» DATA SUPPLIED:
%%

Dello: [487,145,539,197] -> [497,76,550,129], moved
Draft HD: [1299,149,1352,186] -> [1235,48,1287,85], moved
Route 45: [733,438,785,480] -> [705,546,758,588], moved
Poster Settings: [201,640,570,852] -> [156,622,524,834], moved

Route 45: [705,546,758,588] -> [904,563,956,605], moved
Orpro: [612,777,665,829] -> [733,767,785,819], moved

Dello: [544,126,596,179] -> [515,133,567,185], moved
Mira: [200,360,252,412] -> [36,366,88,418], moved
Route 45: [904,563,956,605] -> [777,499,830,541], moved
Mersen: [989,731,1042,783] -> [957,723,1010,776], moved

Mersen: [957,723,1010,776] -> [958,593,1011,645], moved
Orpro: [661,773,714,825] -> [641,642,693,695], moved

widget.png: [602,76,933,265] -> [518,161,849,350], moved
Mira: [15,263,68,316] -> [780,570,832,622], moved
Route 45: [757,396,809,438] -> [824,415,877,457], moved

%%

Print the records above exactly as written.

» ANSWER BOX:
Dello: [487,145,539,197] -> [497,76,550,129], moved
Draft HD: [1299,149,1352,186] -> [1235,48,1287,85], moved
Route 45: [733,438,785,480] -> [705,546,758,588], moved
Poster Settings: [201,640,570,852] -> [156,622,524,834], moved

Route 45: [705,546,758,588] -> [904,563,956,605], moved
Orpro: [612,777,665,829] -> [733,767,785,819], moved

Dello: [544,126,596,179] -> [515,133,567,185], moved
Mira: [200,360,252,412] -> [36,366,88,418], moved
Route 45: [904,563,956,605] -> [777,499,830,541], moved
Mersen: [989,731,1042,783] -> [957,723,1010,776], moved

Mersen: [957,723,1010,776] -> [958,593,1011,645], moved
Orpro: [661,773,714,825] -> [641,642,693,695], moved

widget.png: [602,76,933,265] -> [518,161,849,350], moved
Mira: [15,263,68,316] -> [780,570,832,622], moved
Route 45: [757,396,809,438] -> [824,415,877,457], moved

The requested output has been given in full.